[Rows of spatial question material]

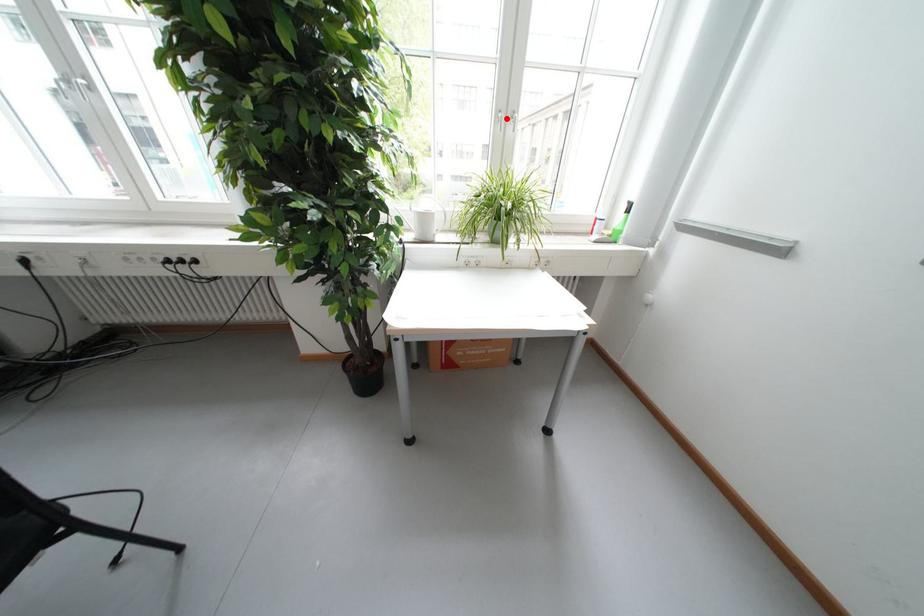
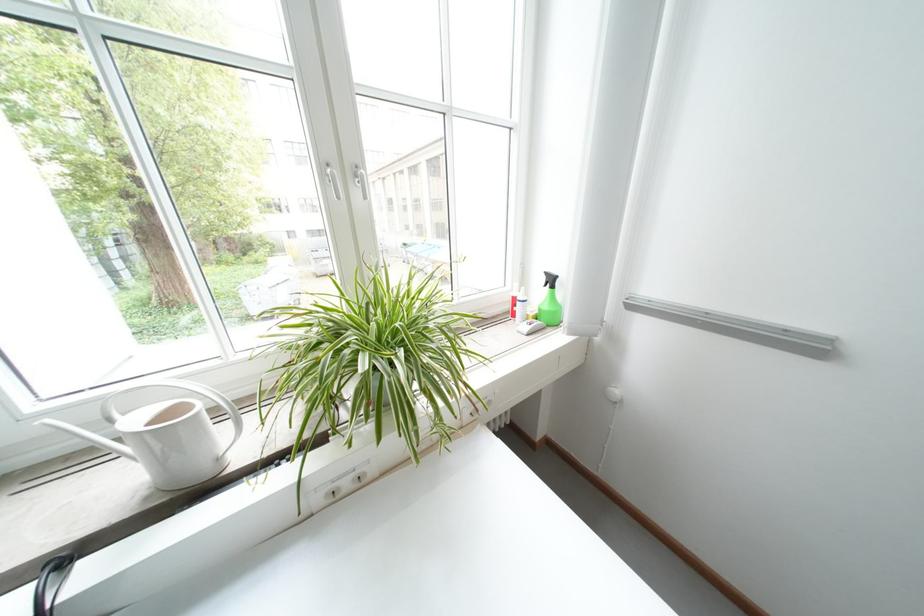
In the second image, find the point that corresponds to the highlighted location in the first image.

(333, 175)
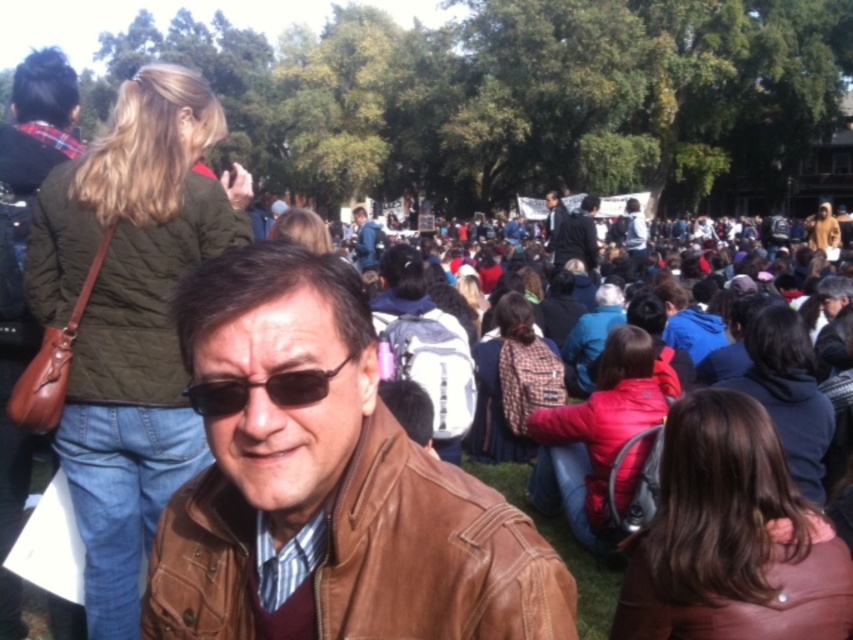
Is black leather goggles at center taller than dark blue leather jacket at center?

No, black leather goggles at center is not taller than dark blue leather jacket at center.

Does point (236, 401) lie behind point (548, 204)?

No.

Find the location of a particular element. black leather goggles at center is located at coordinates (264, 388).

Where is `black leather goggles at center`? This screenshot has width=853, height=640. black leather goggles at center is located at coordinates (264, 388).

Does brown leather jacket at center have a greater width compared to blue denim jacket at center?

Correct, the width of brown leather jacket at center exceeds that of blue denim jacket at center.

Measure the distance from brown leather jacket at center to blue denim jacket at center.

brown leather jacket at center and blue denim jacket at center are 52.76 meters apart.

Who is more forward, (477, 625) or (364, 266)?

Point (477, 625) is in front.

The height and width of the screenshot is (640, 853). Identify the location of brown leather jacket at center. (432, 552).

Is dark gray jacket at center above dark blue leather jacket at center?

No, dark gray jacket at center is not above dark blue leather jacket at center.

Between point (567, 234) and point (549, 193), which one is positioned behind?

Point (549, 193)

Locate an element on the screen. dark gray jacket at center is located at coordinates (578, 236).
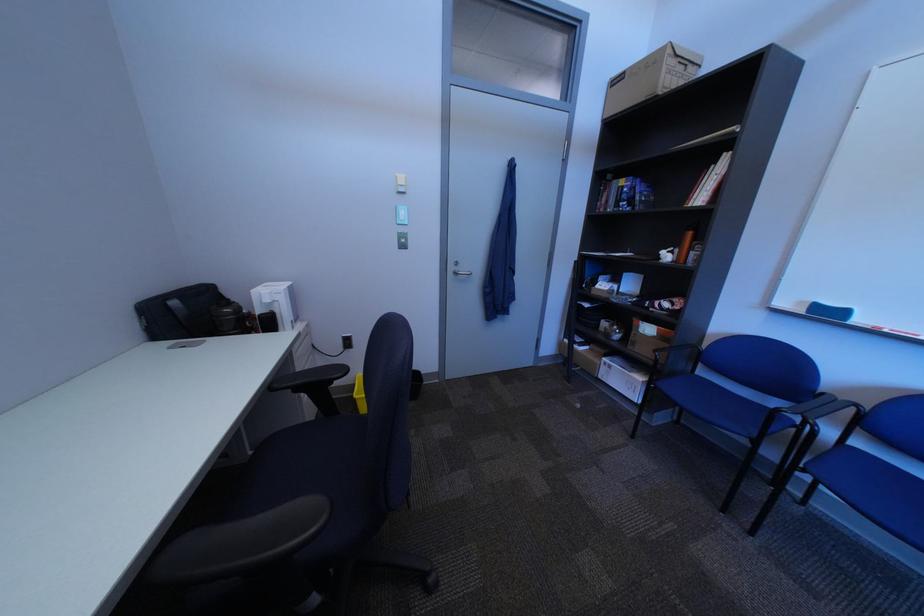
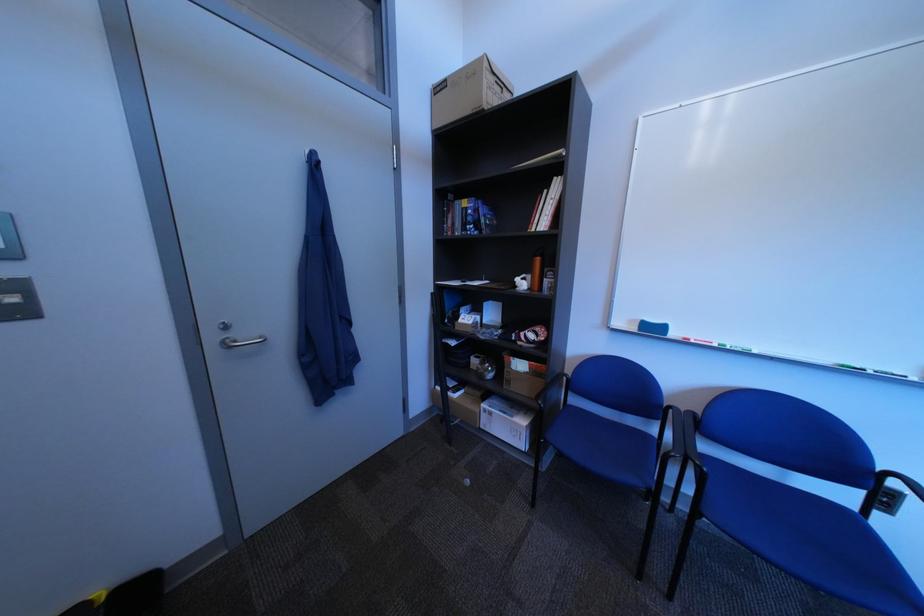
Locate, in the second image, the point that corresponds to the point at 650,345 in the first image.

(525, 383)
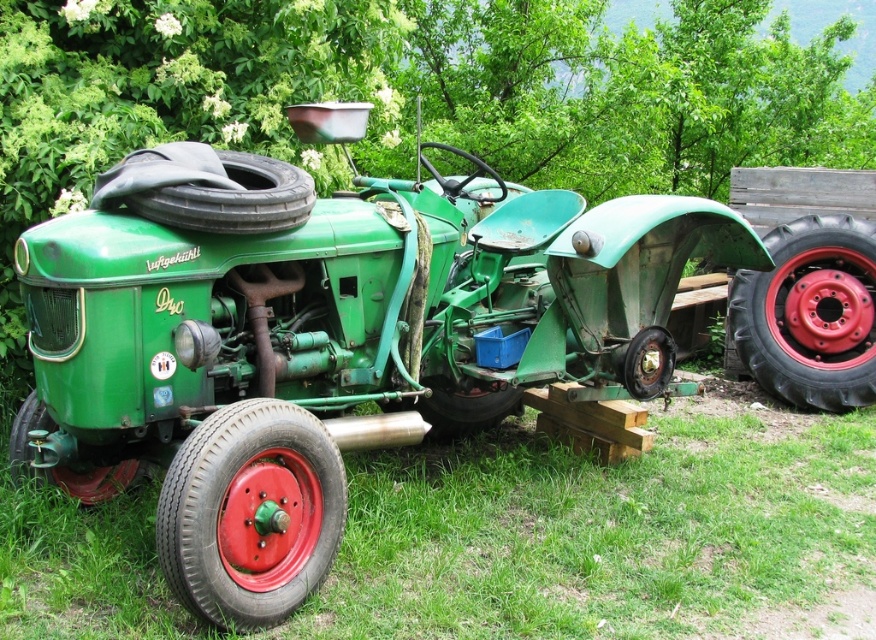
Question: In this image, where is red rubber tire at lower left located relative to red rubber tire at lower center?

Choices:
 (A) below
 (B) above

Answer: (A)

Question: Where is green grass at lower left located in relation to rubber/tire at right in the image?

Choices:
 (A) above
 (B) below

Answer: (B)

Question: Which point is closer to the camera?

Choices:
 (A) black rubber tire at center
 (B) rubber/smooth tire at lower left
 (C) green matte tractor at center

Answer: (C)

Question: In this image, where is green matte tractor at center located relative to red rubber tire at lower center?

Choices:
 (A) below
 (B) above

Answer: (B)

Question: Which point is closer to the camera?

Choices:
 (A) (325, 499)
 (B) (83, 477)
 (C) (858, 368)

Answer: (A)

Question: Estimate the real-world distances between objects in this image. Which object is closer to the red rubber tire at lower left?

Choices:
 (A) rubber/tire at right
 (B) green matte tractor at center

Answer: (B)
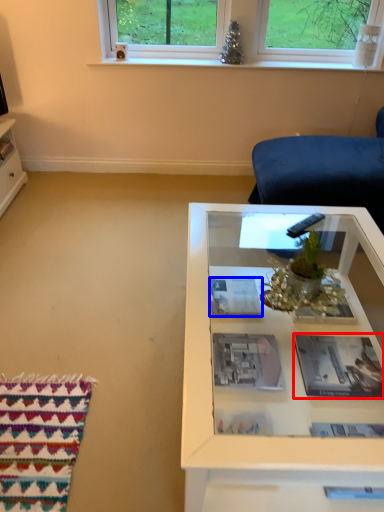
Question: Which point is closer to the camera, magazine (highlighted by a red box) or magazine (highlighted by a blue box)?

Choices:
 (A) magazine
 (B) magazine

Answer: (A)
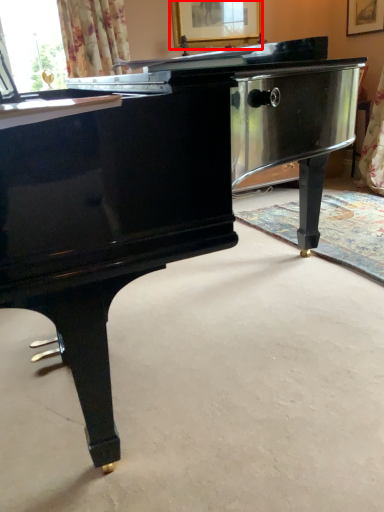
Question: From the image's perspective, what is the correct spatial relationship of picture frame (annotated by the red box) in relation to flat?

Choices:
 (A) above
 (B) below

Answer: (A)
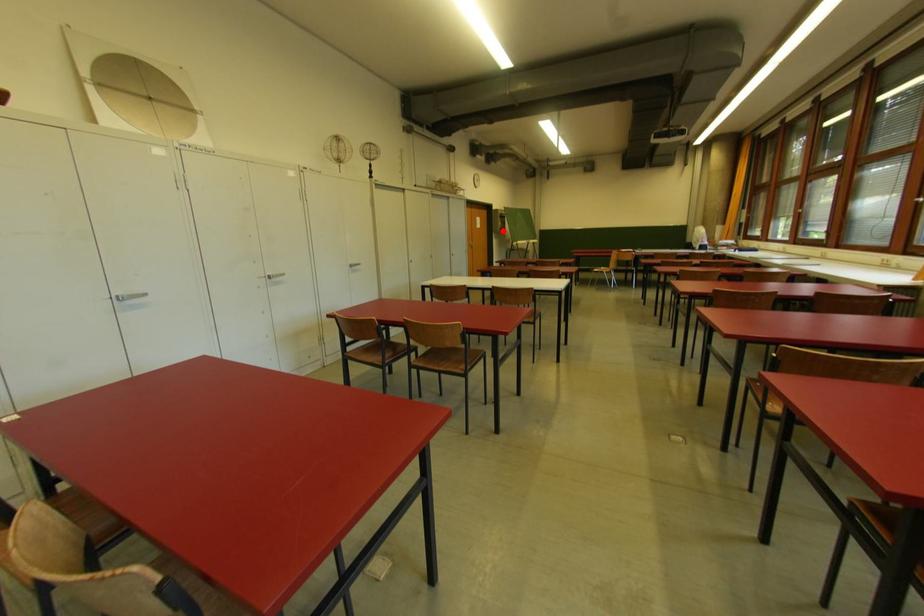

* Instruction
Retype the material exactly, from the line containing "Question: Where is" through the end of the material, with both ends included. Leave the pictures out of your answer.

* Answer to this problem
Question: Where is green grass at lower left located in relation to rubber/tire at right in the image?

Choices:
 (A) above
 (B) below

Answer: (B)

Question: Which point is closer to the camera?

Choices:
 (A) black rubber tire at center
 (B) rubber/smooth tire at lower left
 (C) green matte tractor at center

Answer: (C)

Question: In this image, where is green matte tractor at center located relative to red rubber tire at lower center?

Choices:
 (A) below
 (B) above

Answer: (B)

Question: Which point is closer to the camera?

Choices:
 (A) (325, 499)
 (B) (83, 477)
 (C) (858, 368)

Answer: (A)

Question: Estimate the real-world distances between objects in this image. Which object is closer to the red rubber tire at lower left?

Choices:
 (A) rubber/tire at right
 (B) green matte tractor at center

Answer: (B)
Question: Which point is closer to the camera, magazine (highlighted by a red box) or magazine (highlighted by a blue box)?

Choices:
 (A) magazine
 (B) magazine

Answer: (A)
Question: From the image's perspective, what is the correct spatial relationship of picture frame (annotated by the red box) in relation to flat?

Choices:
 (A) above
 (B) below

Answer: (A)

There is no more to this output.